| Exercise description |
Set down, please, exactly the lines below that run from the line with "C3: none -> 10pF (GND, W9)" to the line with "R12: 3k (W2, W7) -> 24k (W2, W7)", both lines included.

| Supplied data |

Segment Open

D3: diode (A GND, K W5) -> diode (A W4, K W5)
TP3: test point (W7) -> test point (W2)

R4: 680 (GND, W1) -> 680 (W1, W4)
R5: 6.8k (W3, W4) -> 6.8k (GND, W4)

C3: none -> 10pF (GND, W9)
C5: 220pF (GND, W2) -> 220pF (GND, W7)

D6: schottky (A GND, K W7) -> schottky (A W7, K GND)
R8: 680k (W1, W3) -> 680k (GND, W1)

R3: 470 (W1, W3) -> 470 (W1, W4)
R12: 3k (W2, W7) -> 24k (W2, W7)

Segment Closed
Segment Open

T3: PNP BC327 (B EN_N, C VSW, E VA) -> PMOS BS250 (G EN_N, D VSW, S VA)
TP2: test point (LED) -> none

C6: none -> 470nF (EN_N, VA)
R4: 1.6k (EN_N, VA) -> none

Segment Closed

| Response box |
C3: none -> 10pF (GND, W9)
C5: 220pF (GND, W2) -> 220pF (GND, W7)

D6: schottky (A GND, K W7) -> schottky (A W7, K GND)
R8: 680k (W1, W3) -> 680k (GND, W1)

R3: 470 (W1, W3) -> 470 (W1, W4)
R12: 3k (W2, W7) -> 24k (W2, W7)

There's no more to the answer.